START Source data

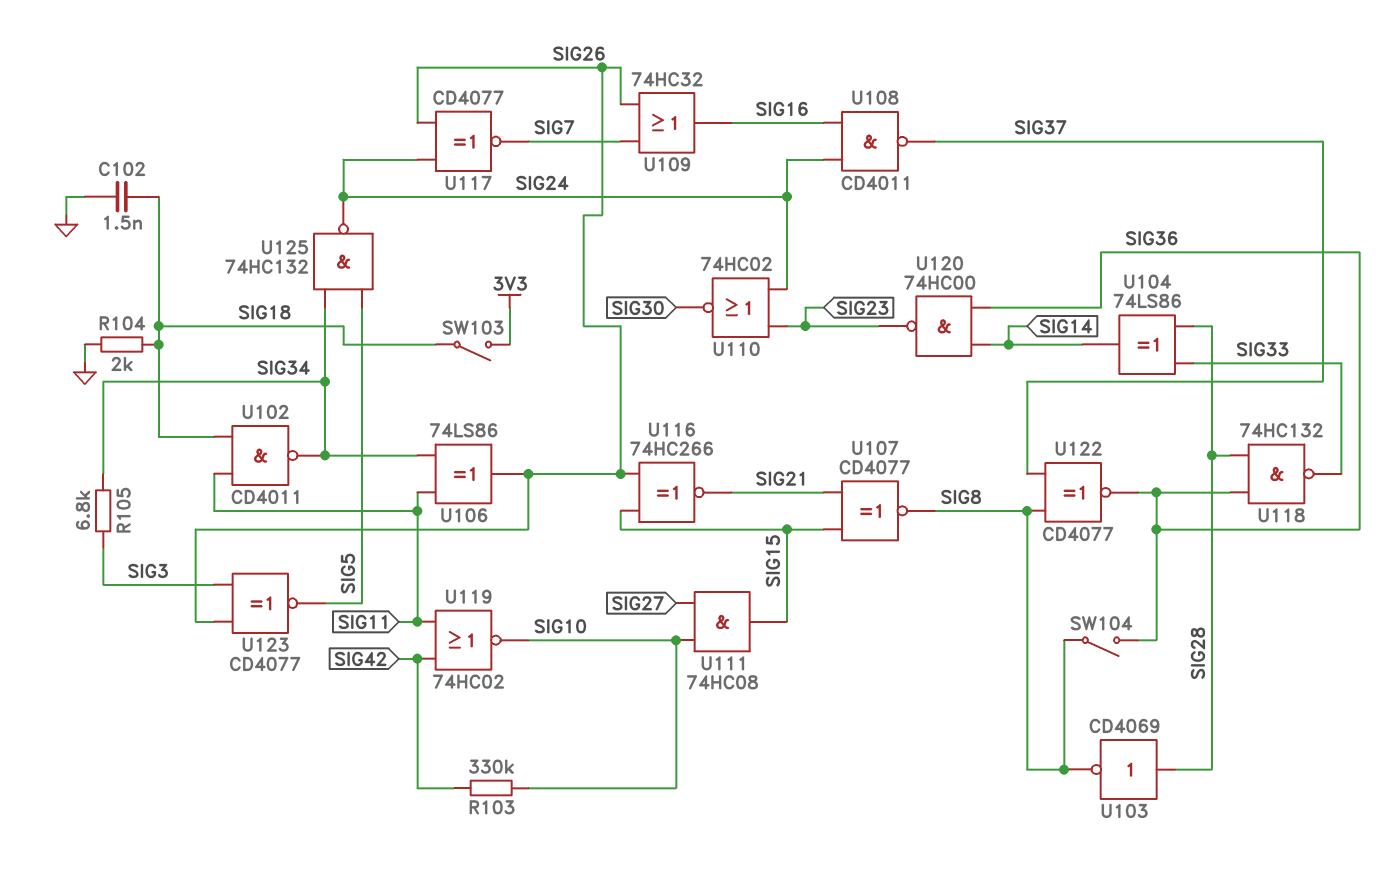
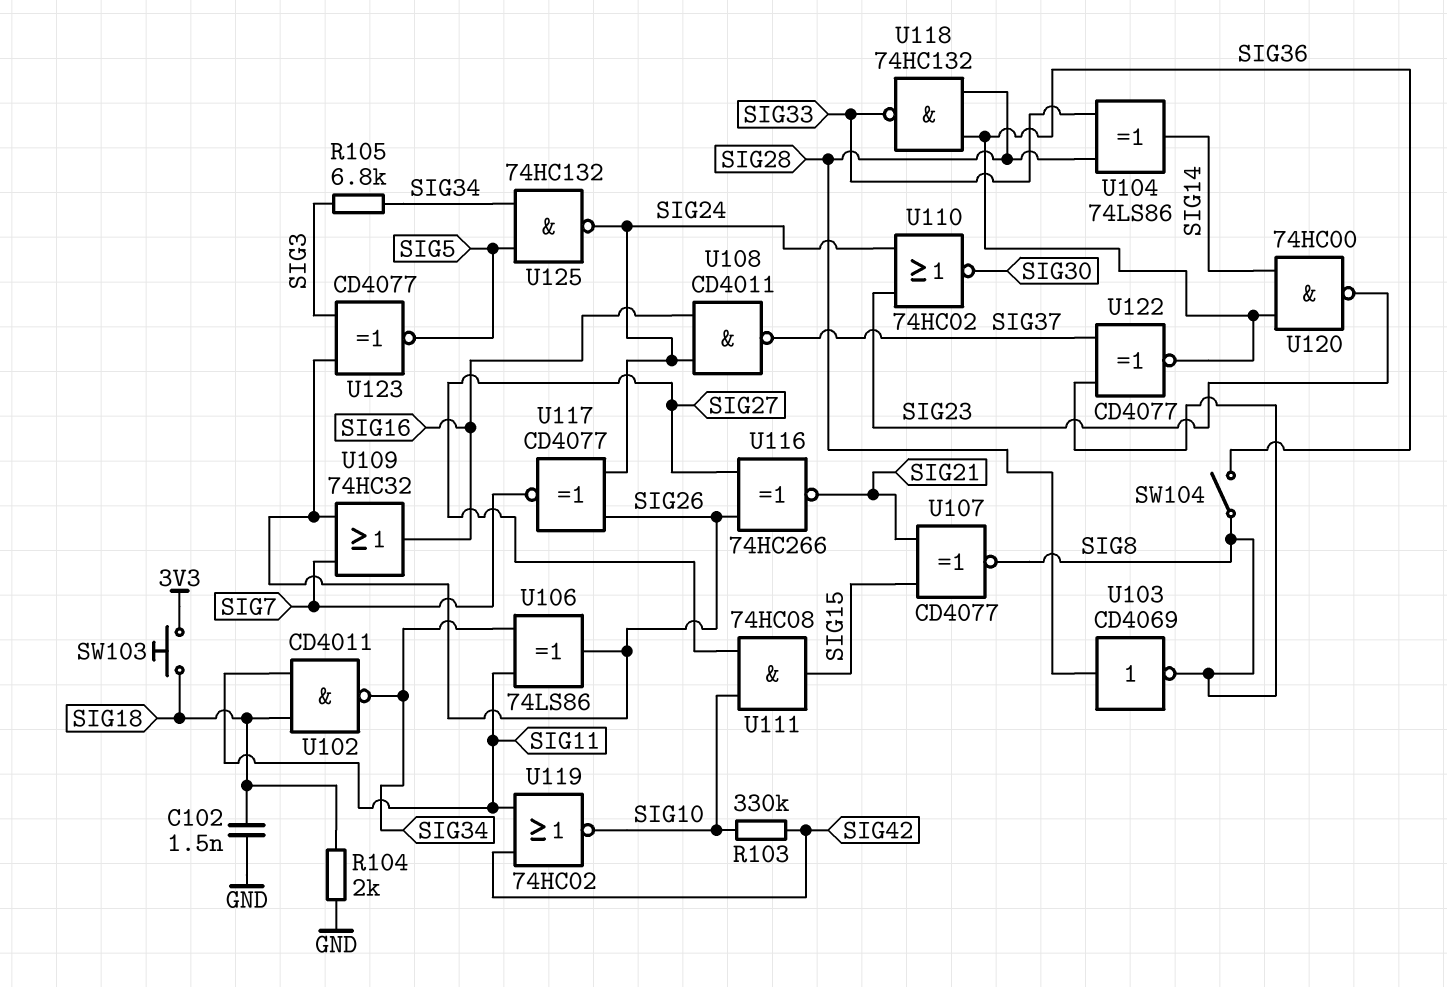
SW103: switch (3V3, SIG18) -> button (3V3, SIG18)
U116: XNOR 74HC266 (in SIG15, in SIG26, out SIG21) -> XNOR 74HC266 (in SIG26, in SIG27, out SIG21)

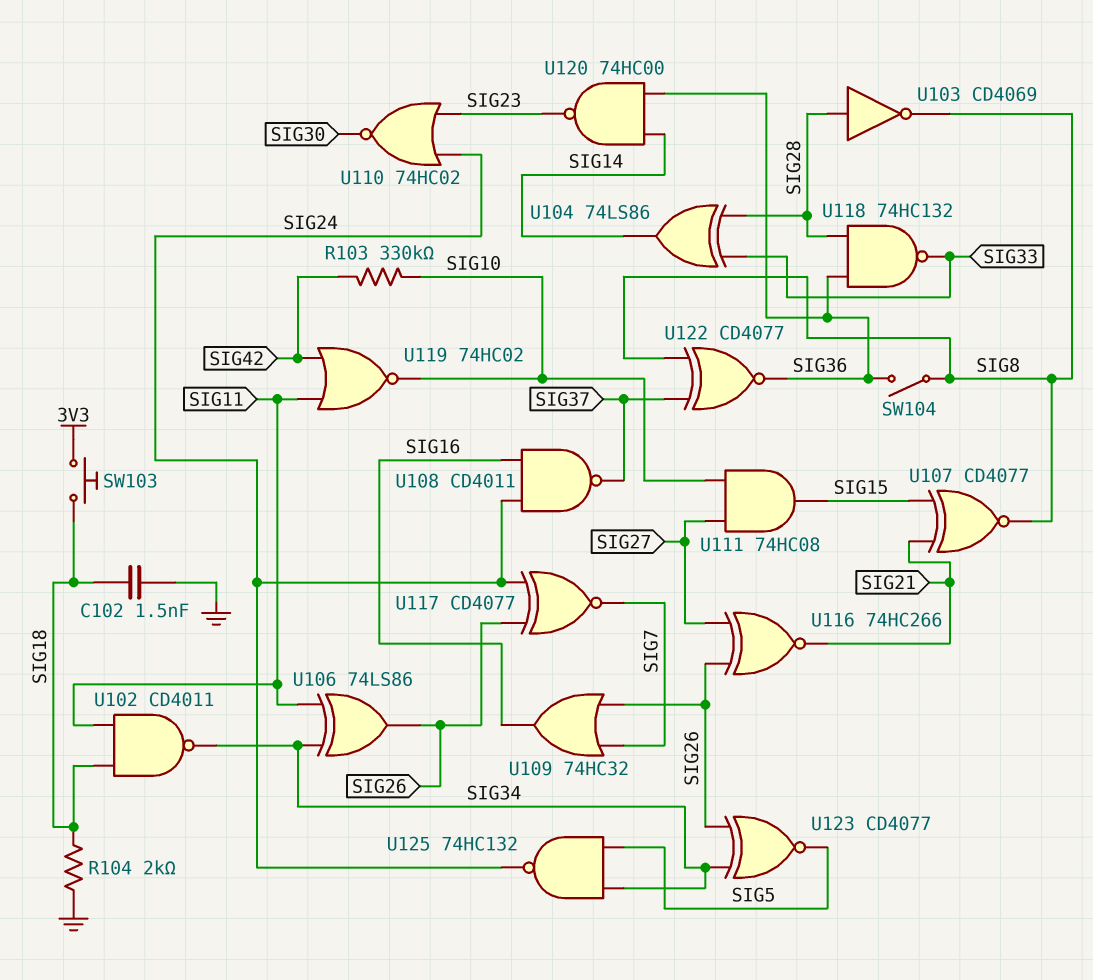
R105: 6.8k (SIG3, SIG34) -> none
U123: XNOR CD4077 (in SIG3, in SIG26, out SIG5) -> XNOR CD4077 (in SIG26, in SIG34, out SIG5)

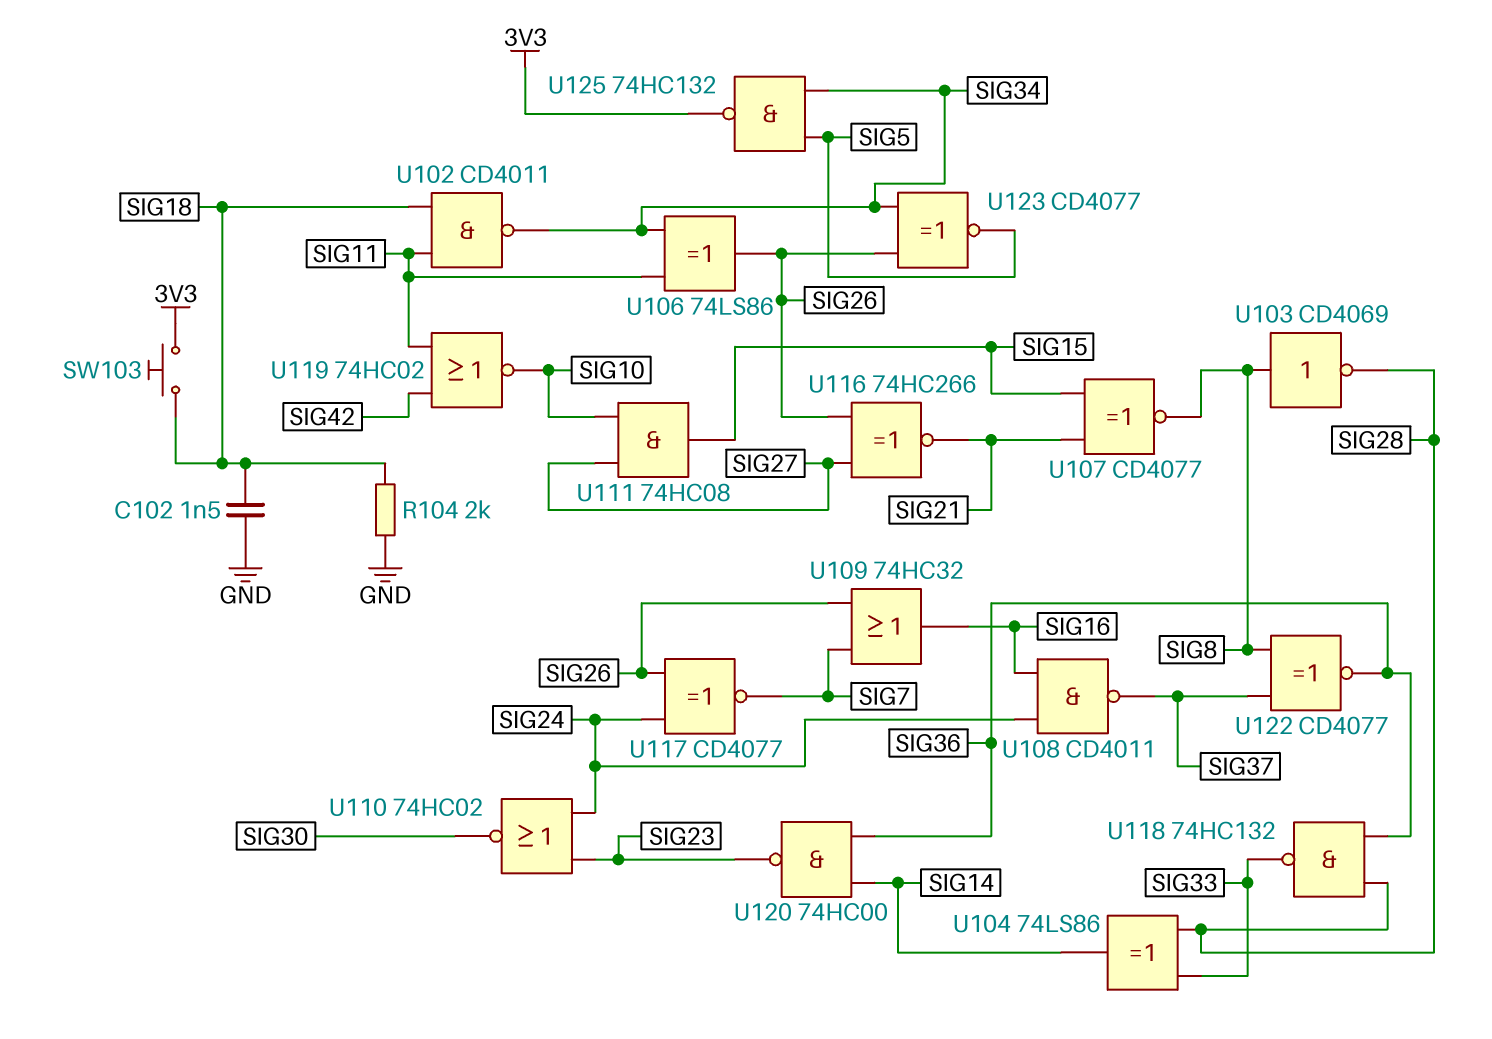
R103: 330k (SIG10, SIG42) -> none
SW104: switch (SIG8, SIG36) -> none
U103: NOT CD4069 (in SIG28, out SIG8) -> NOT CD4069 (in SIG8, out SIG28)
U125: NAND 74HC132 (in SIG5, in SIG34, out SIG24) -> NAND 74HC132 (in SIG5, in SIG34, out 3V3)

END Source data

What is required
From the listing, copy every line where the string "switch" appears.

Output below
SW103: switch (3V3, SIG18) -> button (3V3, SIG18)
SW104: switch (SIG8, SIG36) -> none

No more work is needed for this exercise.